Rows from a segmentation dataset:
## START
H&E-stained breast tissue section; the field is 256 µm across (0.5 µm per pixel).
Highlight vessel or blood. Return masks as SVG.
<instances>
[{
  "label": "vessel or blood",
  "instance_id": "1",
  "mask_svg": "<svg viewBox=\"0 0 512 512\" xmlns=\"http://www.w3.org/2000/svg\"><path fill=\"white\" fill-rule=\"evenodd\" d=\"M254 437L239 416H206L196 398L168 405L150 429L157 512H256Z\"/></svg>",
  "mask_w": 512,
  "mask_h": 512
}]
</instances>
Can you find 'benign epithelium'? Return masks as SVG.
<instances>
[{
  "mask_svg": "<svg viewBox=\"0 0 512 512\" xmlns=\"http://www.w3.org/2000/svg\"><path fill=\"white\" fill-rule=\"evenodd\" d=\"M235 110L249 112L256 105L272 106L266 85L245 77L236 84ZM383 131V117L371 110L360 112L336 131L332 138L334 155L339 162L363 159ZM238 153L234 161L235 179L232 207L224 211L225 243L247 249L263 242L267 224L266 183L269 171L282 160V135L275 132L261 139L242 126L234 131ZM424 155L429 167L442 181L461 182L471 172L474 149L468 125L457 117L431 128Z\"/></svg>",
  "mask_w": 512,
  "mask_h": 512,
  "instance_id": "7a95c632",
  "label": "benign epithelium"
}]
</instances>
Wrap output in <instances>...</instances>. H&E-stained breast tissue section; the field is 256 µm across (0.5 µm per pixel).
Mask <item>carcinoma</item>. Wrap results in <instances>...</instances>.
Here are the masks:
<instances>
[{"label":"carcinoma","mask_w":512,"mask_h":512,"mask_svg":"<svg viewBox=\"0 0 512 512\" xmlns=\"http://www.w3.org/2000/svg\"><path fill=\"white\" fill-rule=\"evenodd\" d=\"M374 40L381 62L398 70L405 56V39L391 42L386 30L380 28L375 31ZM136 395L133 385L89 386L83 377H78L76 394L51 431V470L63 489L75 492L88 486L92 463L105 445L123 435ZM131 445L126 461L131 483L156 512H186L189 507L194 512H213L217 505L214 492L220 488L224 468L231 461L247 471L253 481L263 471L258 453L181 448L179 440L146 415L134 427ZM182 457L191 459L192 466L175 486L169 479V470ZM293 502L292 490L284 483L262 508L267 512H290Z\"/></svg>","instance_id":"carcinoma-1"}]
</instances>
## END
Exercise: Copy each line from the data above that includes "tissue".

Exercise answer:
H&E-stained breast tissue section; the field is 256 µm across (0.5 µm per pixel).
Wrap output in <instances>...</instances>. H&E-stained breast tissue section; the field is 256 µm across (0.5 µm per pixel).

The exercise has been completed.